● **DONNÉES DE TRAVAIL**:
-----

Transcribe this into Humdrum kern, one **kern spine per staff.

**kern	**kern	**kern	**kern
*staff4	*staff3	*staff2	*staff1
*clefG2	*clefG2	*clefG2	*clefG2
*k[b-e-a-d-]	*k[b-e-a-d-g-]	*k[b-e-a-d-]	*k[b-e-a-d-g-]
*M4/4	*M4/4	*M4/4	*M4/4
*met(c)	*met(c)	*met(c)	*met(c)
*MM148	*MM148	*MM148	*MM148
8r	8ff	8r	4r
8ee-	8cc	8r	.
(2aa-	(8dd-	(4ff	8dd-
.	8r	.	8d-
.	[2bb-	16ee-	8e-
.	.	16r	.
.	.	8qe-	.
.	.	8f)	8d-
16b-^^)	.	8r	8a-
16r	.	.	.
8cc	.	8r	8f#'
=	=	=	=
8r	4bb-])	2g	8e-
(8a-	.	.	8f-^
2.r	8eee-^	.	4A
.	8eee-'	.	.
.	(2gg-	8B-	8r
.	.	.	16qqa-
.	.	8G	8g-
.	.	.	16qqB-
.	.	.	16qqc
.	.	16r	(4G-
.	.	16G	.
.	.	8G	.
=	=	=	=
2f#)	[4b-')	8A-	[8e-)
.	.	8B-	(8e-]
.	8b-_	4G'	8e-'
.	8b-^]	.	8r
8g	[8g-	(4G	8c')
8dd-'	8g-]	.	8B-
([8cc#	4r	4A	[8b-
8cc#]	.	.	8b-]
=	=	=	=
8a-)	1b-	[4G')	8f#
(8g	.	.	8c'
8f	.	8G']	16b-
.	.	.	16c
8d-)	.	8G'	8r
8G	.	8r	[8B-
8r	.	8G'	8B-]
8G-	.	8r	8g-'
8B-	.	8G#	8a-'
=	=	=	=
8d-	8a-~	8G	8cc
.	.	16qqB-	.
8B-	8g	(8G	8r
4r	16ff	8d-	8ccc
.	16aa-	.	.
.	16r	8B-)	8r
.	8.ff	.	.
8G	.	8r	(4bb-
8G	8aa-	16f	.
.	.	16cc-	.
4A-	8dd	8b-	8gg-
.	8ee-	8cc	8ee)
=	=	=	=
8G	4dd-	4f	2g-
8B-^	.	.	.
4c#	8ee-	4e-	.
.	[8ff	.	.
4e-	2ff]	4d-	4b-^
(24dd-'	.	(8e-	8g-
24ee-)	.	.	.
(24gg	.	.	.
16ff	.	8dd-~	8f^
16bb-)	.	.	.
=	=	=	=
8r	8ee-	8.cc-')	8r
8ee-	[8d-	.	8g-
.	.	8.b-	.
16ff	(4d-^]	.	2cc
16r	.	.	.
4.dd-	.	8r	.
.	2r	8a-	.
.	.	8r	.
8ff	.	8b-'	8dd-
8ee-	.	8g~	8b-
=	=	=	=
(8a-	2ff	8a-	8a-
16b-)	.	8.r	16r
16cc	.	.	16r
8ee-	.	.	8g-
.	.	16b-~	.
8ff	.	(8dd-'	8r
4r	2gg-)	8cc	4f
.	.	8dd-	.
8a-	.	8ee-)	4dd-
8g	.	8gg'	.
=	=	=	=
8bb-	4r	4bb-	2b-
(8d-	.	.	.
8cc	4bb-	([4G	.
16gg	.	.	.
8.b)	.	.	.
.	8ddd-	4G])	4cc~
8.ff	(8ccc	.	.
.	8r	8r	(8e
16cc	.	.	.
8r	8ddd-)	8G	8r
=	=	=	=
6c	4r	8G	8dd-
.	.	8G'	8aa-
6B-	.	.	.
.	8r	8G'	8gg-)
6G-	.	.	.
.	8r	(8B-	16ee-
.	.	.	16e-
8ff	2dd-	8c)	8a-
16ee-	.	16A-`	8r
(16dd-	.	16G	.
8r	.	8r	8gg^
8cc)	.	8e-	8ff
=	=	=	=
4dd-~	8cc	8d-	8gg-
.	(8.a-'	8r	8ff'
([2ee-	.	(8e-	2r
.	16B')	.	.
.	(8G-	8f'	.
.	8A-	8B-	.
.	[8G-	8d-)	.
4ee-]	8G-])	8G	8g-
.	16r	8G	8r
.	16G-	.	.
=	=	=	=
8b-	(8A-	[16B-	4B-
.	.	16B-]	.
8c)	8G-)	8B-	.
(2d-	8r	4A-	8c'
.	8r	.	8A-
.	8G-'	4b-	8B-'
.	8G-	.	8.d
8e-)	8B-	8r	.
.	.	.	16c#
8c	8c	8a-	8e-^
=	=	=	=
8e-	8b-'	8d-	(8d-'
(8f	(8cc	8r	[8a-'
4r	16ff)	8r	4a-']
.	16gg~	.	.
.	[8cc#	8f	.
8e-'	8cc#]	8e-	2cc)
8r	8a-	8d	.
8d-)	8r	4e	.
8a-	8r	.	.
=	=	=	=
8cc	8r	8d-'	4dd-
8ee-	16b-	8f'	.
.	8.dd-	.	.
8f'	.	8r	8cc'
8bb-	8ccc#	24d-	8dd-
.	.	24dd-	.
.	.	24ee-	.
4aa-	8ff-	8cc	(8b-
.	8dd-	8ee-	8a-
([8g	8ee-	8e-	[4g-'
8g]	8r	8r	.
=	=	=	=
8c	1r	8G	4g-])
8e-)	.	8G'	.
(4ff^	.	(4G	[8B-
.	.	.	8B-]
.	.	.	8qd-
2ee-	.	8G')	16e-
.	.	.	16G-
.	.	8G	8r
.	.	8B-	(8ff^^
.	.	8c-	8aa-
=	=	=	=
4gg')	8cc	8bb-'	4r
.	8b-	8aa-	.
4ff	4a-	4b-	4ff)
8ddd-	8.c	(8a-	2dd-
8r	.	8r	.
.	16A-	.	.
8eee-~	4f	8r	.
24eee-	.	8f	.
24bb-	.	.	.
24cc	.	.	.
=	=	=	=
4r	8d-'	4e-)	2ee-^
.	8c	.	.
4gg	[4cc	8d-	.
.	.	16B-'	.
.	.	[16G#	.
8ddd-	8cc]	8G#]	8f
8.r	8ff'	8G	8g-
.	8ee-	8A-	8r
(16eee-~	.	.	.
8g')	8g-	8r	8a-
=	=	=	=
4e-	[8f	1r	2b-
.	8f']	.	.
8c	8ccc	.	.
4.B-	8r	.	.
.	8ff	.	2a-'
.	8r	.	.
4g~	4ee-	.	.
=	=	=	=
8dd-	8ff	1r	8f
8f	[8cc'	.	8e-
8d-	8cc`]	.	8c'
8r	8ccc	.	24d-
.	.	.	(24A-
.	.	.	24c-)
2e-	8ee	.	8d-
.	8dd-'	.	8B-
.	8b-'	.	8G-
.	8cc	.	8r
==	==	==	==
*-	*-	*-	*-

-----

● **TRAVAIL DEMANDÉ**:
Pouvez-vous renvoyer toutes les lignes ci-dessus qui contiennent la chaîne « kern », en tenant compte de la casse ?

● **RÉSULTAT FINAL**:
Transcribe this into Humdrum kern, one **kern spine per staff.
**kern	**kern	**kern	**kern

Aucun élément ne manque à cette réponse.